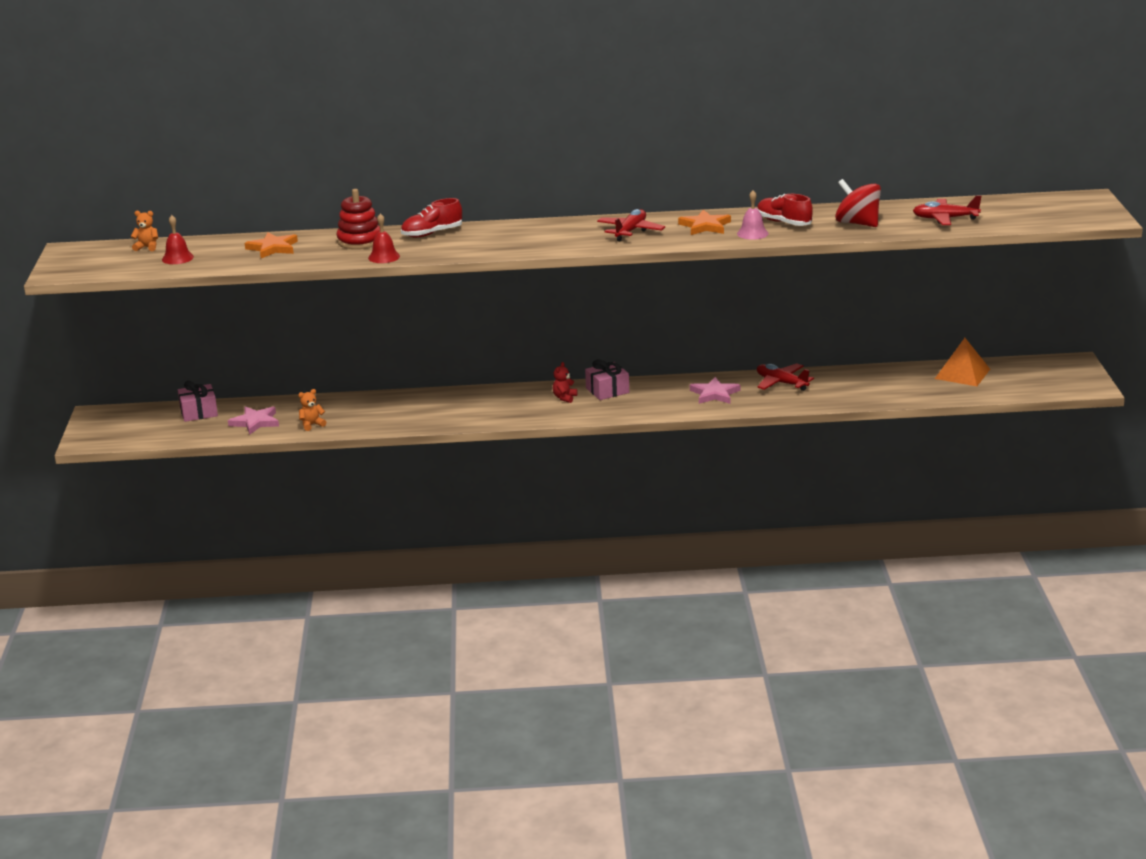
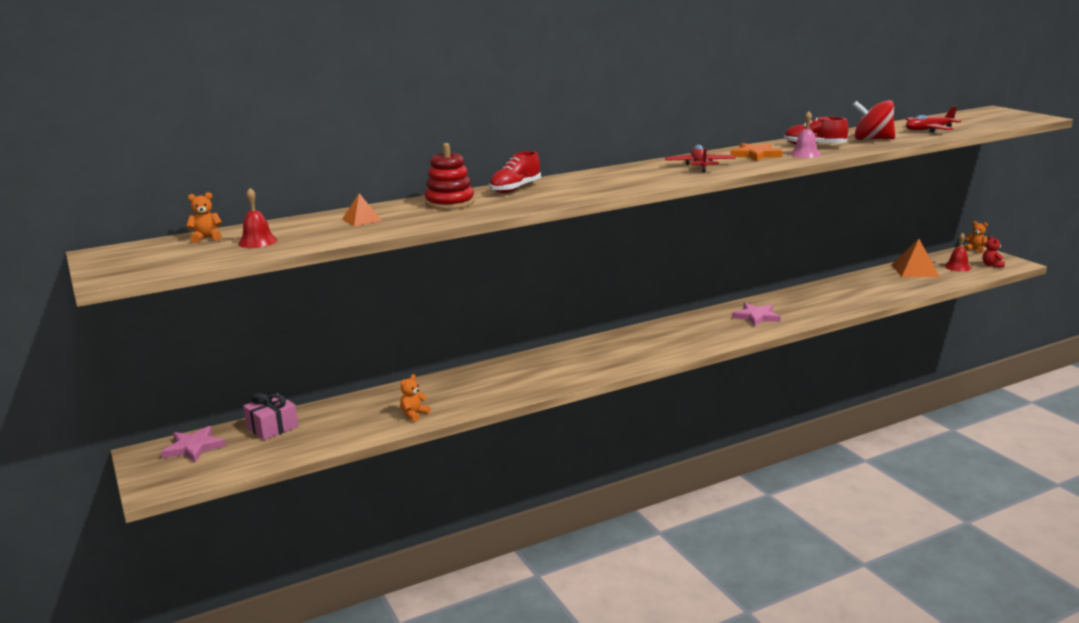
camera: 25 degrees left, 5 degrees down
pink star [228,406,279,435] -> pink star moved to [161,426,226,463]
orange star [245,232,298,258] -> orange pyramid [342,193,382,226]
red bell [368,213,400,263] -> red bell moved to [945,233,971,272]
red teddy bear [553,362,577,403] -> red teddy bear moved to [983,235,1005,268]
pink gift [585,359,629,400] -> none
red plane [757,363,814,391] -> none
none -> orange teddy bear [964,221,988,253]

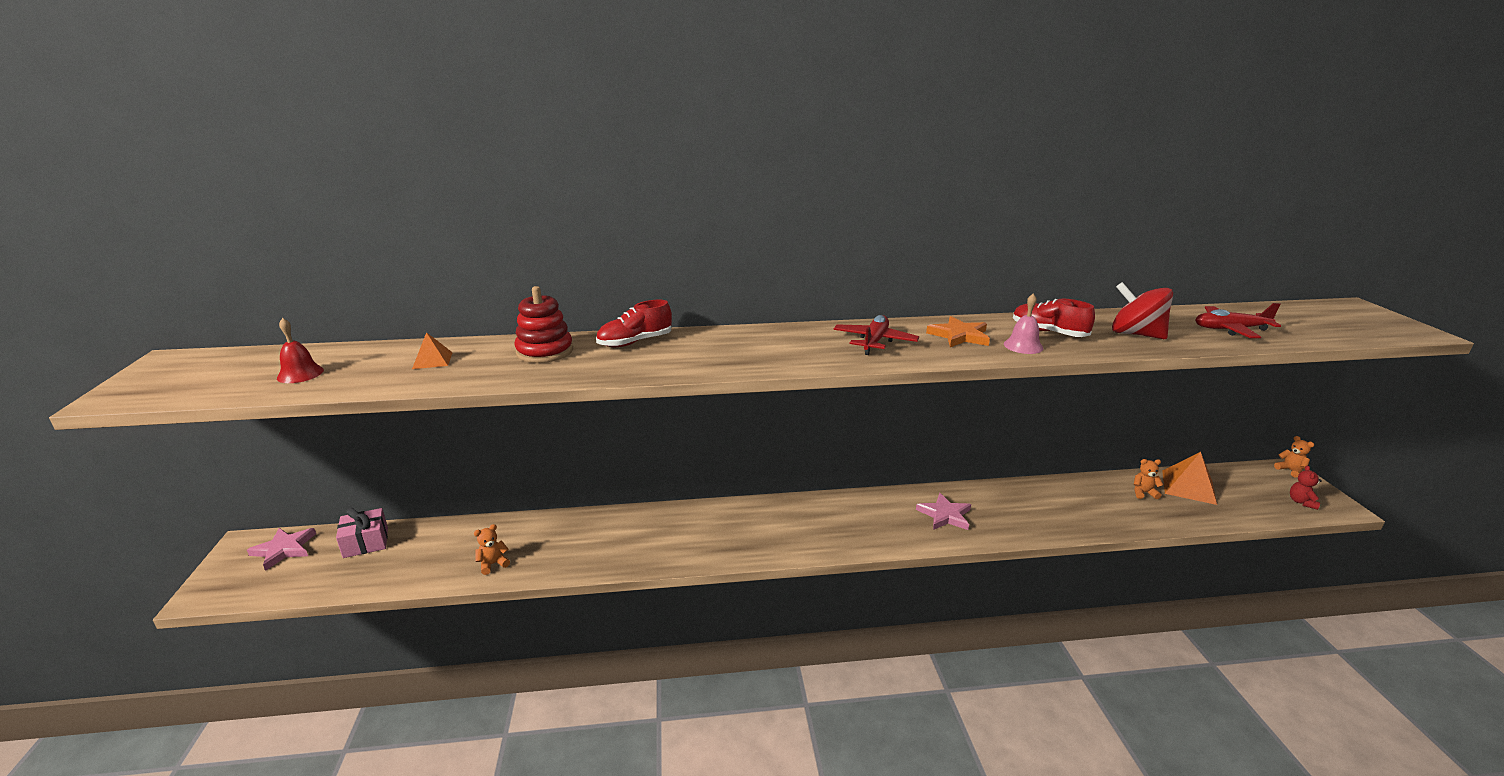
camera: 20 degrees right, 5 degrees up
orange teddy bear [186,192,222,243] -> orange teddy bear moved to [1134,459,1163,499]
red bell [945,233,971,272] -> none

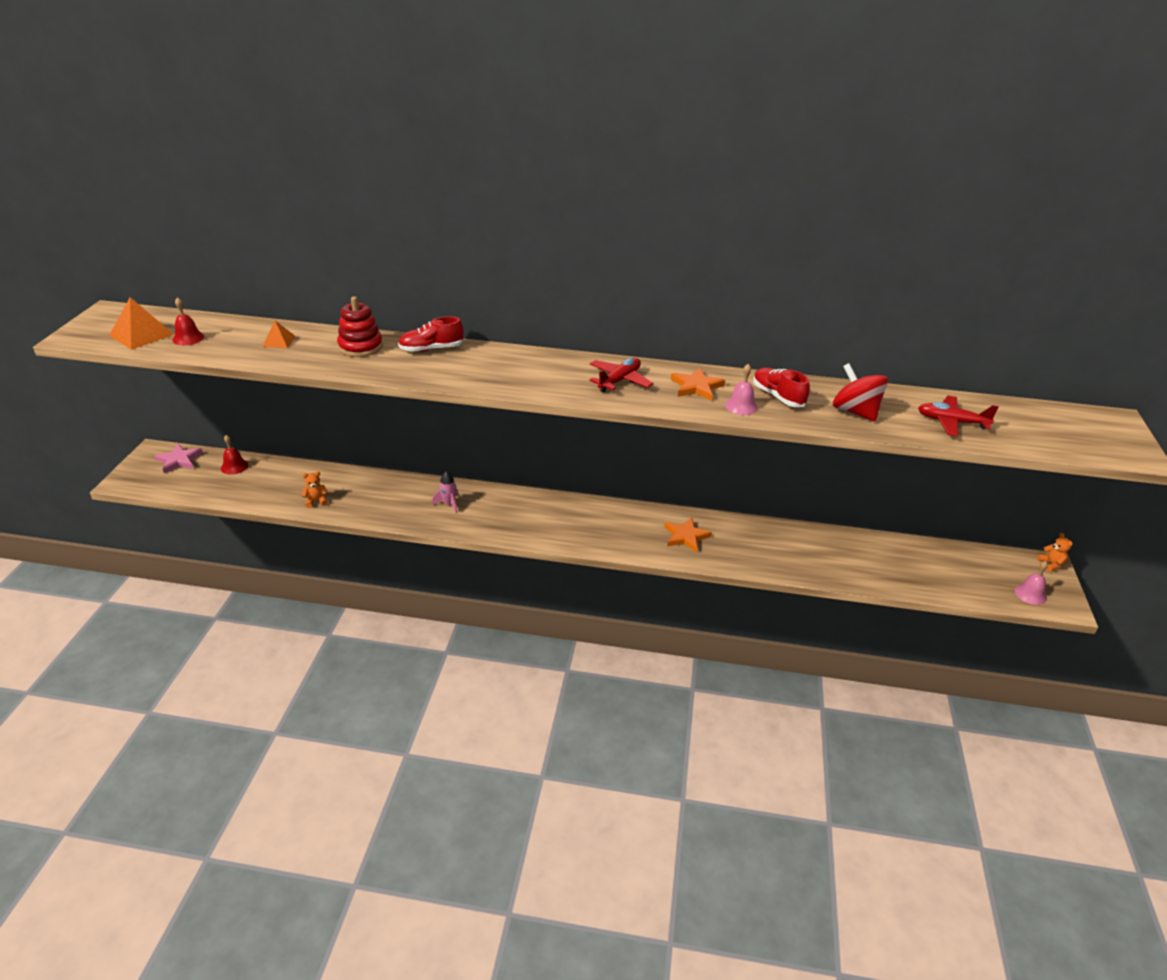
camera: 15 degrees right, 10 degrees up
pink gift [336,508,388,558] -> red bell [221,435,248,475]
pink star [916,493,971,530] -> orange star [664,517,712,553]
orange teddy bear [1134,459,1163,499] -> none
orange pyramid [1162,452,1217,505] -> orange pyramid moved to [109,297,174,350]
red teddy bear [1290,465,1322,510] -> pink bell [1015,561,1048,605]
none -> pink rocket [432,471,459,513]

┄┄┄┄┄┄

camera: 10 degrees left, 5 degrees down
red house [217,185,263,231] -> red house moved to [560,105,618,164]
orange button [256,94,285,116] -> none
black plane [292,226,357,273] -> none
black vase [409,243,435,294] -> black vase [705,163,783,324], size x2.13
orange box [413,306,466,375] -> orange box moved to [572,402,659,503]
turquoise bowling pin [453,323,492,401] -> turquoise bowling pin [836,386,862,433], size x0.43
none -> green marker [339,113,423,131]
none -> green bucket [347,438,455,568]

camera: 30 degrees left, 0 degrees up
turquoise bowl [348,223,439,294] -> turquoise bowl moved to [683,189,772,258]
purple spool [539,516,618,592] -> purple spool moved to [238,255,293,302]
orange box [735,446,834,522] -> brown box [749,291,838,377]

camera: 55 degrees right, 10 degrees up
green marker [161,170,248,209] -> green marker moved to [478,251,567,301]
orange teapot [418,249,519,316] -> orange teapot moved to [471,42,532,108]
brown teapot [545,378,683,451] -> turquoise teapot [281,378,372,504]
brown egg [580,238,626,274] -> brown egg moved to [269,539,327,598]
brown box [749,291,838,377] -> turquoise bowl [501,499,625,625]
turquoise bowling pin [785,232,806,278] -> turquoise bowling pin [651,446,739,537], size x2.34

┄┄┄┄┄┄

What is needed - Please transcribe only the lines in the records above running from the line that has "orange teapot [418,249,519,316]" through the line that has "turquoise bowling pin [785,232,806,278]", both included, exactly as they appear.

Solution to the exercise -
orange teapot [418,249,519,316] -> orange teapot moved to [471,42,532,108]
brown teapot [545,378,683,451] -> turquoise teapot [281,378,372,504]
brown egg [580,238,626,274] -> brown egg moved to [269,539,327,598]
brown box [749,291,838,377] -> turquoise bowl [501,499,625,625]
turquoise bowling pin [785,232,806,278] -> turquoise bowling pin [651,446,739,537], size x2.34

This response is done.